Only the lines below from the one containing "(279, 244) = (263, 338): brown" to the one containing "(573, 233) = (494, 285): black box -> none" should be repeated, both included and unchanged.
▬▬▬
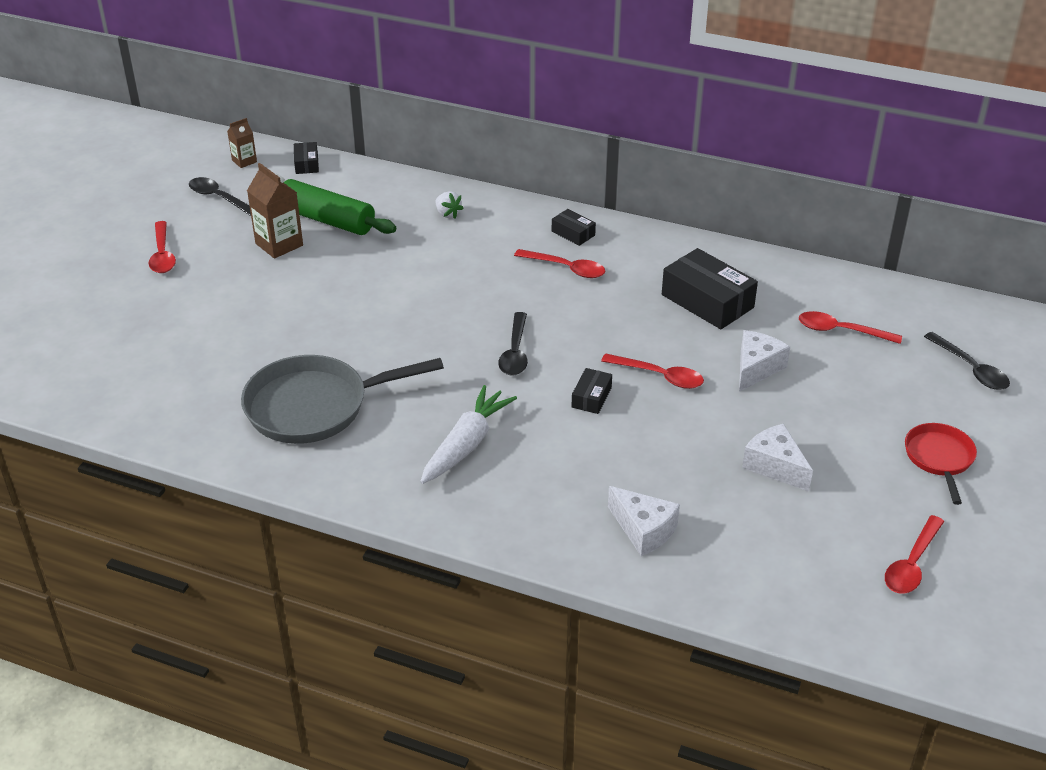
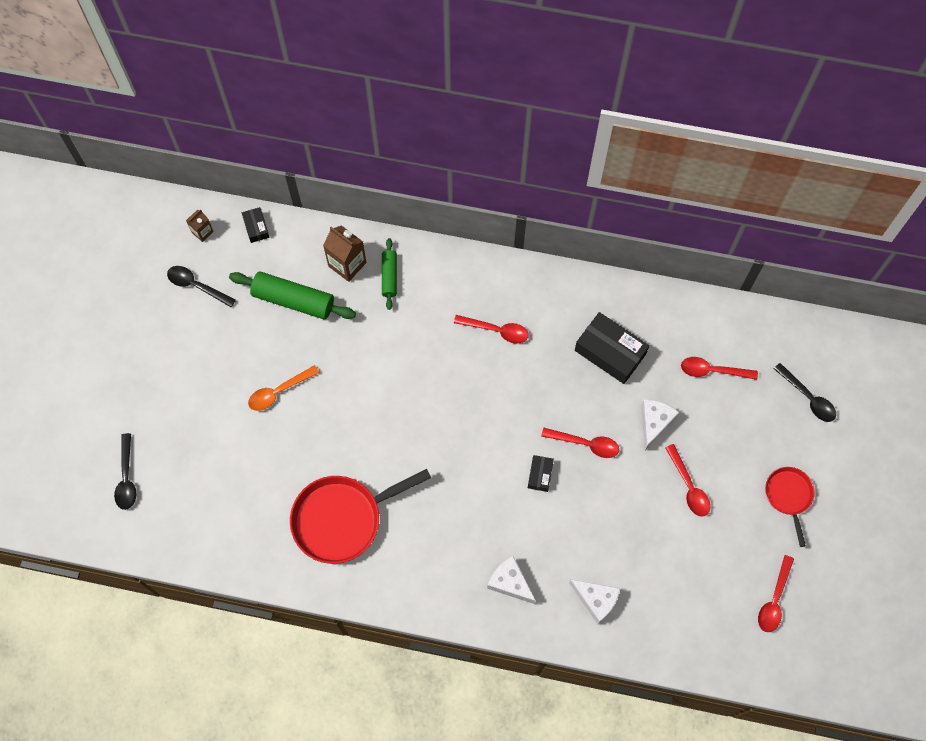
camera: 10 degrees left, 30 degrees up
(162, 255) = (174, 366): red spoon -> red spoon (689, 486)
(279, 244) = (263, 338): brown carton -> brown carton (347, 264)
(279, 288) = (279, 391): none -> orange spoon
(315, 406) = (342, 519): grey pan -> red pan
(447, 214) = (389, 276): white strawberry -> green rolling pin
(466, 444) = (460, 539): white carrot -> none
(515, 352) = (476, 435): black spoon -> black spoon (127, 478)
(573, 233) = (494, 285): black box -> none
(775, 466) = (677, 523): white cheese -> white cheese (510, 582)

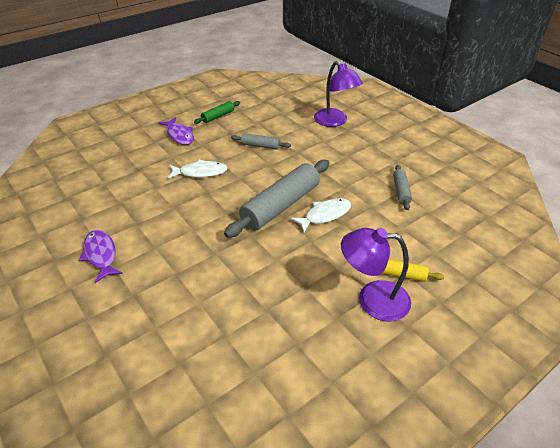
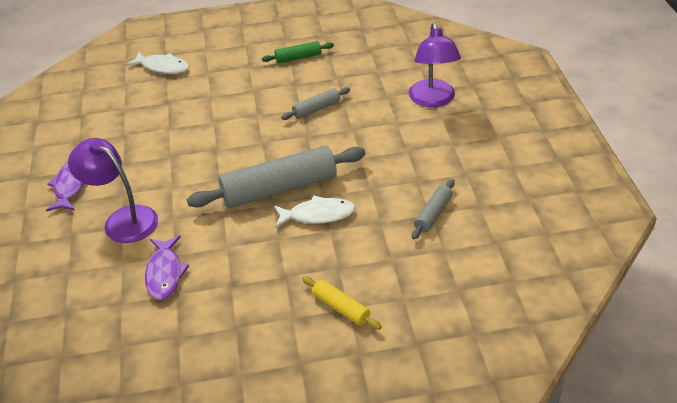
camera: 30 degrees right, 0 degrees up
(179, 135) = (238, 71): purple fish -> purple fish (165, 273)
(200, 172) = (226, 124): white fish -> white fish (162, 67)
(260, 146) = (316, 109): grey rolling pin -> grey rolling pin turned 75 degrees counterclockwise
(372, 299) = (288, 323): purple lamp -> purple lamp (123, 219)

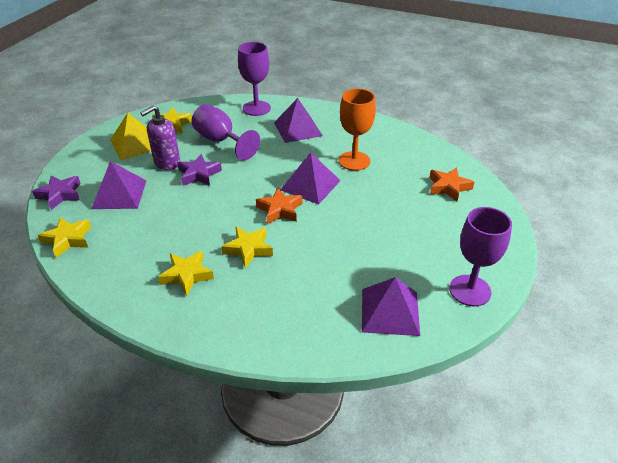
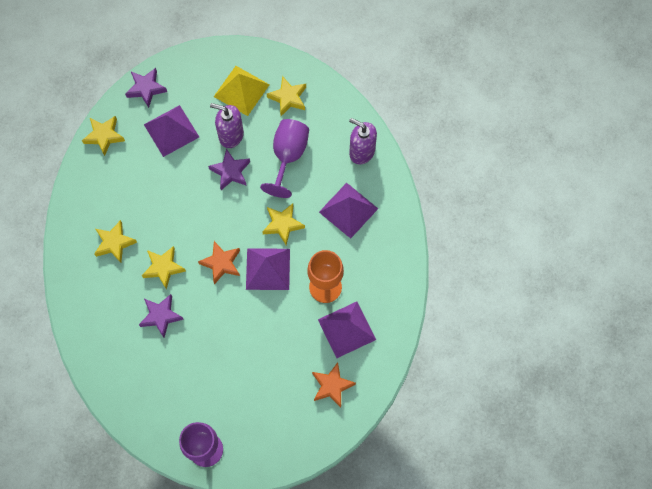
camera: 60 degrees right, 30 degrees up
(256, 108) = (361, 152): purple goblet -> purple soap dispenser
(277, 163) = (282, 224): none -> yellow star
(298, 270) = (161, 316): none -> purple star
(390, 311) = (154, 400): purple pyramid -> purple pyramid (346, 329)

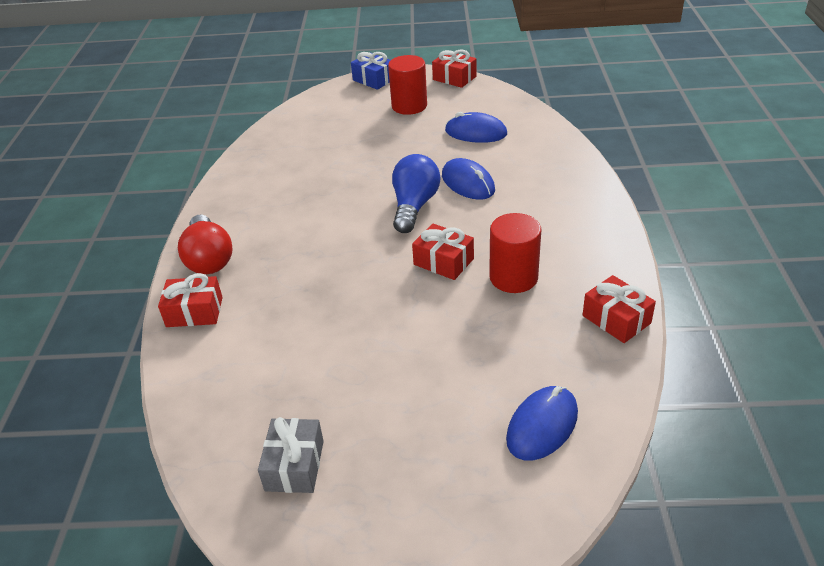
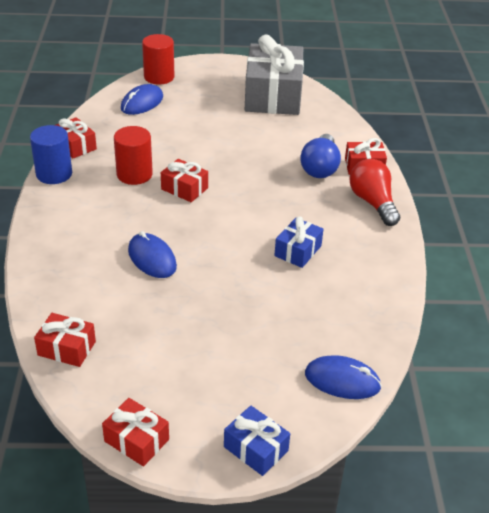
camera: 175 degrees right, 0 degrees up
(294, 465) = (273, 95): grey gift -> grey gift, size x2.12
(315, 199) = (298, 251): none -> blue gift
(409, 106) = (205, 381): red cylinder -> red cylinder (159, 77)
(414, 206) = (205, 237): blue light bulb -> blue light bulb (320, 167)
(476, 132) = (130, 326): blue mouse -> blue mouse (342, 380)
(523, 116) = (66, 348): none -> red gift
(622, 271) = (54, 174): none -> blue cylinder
▬▬▬
Exercise output:
(279, 244) = (263, 338): brown carton -> brown carton (347, 264)
(279, 288) = (279, 391): none -> orange spoon
(315, 406) = (342, 519): grey pan -> red pan
(447, 214) = (389, 276): white strawberry -> green rolling pin
(466, 444) = (460, 539): white carrot -> none
(515, 352) = (476, 435): black spoon -> black spoon (127, 478)
(573, 233) = (494, 285): black box -> none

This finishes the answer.